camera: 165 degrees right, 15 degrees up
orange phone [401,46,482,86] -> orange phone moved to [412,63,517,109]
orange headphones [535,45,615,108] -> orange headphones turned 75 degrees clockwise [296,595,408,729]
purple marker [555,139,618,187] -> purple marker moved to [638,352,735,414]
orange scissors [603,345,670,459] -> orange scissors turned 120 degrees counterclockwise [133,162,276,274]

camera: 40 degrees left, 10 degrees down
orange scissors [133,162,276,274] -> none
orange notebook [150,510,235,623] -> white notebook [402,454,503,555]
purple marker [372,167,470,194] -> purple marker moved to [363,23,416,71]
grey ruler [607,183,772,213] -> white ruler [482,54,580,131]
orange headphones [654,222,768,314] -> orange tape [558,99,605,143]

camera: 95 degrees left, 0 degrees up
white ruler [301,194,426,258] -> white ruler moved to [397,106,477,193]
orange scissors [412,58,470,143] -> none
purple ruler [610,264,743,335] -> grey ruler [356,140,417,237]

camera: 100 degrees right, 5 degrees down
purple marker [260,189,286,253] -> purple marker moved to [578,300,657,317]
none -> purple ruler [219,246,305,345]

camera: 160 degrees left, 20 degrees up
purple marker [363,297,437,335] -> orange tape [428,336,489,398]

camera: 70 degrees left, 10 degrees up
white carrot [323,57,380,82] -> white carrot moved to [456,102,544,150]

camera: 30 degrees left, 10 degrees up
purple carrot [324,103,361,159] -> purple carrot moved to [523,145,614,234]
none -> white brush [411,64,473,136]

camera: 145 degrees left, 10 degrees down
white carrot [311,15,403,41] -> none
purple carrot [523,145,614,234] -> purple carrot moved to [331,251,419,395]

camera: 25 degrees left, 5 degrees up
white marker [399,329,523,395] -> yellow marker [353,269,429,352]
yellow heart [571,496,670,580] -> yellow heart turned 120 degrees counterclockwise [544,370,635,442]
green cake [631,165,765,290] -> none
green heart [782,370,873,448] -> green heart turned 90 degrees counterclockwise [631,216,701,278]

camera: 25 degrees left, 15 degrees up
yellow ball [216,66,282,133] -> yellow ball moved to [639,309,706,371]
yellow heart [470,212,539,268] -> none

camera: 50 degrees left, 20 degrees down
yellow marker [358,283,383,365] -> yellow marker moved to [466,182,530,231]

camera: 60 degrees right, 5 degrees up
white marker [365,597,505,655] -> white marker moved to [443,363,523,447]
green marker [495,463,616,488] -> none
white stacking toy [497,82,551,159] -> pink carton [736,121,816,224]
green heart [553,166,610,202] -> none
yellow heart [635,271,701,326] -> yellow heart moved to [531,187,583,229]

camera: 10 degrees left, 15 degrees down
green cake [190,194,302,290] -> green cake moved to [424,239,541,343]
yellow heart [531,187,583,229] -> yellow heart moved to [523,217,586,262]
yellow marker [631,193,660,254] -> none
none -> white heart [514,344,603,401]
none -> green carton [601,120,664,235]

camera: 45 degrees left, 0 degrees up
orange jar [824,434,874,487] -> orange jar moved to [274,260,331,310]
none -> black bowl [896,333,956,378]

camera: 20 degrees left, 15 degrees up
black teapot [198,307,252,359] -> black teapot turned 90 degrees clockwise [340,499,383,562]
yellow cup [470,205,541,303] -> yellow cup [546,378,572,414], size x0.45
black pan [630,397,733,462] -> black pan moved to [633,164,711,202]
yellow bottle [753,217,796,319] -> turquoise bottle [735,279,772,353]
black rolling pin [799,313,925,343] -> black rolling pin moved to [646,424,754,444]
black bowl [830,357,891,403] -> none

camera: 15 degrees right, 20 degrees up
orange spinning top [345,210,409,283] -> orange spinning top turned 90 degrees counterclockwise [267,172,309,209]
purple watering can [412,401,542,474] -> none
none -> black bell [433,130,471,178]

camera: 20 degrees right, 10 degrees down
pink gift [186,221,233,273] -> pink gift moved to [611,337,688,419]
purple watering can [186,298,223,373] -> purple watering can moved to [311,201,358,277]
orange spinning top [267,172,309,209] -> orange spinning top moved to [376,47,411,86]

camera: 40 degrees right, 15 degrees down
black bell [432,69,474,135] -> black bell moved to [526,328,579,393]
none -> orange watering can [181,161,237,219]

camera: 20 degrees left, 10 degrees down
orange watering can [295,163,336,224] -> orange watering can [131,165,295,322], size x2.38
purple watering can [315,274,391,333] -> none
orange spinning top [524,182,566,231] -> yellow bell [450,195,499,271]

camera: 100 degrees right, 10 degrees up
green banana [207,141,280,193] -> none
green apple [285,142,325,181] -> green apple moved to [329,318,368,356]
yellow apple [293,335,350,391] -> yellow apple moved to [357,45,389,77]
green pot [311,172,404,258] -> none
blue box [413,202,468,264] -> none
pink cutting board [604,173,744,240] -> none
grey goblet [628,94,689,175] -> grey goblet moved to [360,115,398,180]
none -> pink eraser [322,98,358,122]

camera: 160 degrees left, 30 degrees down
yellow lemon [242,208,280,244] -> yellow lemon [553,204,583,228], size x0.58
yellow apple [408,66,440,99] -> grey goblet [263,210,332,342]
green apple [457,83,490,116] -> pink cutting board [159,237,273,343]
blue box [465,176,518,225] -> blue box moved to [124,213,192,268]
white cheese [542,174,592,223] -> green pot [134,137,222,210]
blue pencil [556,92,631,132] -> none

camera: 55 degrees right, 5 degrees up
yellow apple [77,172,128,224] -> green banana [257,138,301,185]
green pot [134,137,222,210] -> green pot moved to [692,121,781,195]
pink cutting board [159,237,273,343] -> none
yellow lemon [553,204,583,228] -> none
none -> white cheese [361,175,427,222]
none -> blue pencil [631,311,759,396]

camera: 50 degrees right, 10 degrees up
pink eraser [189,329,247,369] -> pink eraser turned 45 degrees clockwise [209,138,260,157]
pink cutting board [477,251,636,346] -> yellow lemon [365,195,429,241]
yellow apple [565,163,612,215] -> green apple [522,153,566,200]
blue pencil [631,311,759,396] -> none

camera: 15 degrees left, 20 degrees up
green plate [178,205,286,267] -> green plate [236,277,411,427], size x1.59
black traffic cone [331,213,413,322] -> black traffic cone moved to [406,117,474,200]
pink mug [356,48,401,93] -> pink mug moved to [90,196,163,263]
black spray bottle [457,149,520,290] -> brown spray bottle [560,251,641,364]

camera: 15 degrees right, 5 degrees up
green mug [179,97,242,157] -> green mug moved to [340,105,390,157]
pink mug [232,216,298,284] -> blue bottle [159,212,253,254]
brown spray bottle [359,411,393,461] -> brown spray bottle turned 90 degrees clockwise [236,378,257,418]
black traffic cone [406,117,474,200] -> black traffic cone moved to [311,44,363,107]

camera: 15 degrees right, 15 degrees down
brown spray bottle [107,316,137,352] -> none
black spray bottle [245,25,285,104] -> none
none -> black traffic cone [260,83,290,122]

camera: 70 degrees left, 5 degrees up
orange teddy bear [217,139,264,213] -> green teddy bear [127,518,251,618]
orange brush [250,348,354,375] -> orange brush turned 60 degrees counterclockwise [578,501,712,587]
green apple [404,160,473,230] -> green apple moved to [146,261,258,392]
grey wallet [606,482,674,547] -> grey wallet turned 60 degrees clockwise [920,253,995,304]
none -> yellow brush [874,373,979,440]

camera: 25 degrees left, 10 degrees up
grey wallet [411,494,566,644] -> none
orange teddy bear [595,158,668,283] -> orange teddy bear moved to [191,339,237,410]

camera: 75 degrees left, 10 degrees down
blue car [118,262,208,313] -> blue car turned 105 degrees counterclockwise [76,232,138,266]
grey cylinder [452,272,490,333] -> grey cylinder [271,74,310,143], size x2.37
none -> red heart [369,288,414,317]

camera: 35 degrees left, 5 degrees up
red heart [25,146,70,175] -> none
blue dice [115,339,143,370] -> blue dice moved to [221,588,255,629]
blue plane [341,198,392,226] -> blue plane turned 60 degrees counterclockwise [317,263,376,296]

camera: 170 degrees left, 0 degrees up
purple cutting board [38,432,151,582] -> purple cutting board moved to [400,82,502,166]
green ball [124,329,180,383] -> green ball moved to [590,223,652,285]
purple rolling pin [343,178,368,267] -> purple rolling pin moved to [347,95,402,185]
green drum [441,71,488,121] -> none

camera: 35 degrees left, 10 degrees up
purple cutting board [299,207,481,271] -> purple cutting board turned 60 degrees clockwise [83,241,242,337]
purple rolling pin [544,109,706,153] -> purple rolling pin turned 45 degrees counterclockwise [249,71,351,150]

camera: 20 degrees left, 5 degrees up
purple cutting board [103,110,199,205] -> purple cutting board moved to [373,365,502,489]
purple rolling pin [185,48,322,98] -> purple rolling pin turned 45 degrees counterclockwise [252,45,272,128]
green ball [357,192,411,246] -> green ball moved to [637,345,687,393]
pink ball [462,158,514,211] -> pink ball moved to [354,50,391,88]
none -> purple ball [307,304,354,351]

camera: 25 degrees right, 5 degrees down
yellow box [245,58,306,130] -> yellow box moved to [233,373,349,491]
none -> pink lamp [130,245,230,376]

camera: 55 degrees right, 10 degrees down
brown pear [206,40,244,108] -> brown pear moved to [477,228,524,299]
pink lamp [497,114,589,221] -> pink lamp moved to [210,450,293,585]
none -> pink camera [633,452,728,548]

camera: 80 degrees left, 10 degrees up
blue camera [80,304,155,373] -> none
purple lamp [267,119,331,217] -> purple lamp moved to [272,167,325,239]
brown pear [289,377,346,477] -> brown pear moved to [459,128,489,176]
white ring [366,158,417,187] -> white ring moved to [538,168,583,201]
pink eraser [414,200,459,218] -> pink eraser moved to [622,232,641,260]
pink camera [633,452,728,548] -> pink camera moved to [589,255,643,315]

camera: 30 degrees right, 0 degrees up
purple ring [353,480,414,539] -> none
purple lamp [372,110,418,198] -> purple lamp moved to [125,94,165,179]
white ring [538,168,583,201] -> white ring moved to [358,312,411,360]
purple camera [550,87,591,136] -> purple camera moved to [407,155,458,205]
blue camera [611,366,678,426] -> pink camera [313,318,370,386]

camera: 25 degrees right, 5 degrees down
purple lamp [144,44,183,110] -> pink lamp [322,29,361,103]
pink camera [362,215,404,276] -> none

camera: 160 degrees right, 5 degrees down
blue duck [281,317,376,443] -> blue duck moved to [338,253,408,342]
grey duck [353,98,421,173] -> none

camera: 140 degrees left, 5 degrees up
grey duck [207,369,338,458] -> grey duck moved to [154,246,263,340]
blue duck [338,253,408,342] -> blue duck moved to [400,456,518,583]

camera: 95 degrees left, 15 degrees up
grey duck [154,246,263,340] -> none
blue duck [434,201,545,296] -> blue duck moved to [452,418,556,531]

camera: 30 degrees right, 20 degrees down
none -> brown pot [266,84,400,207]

.....

PROBLEM DESCRIPTION –
Pick out and copy the lines of the entries that hold the string "cake".

OUTPUT BELOW –
green cake [631,165,765,290] -> none
green cake [190,194,302,290] -> green cake moved to [424,239,541,343]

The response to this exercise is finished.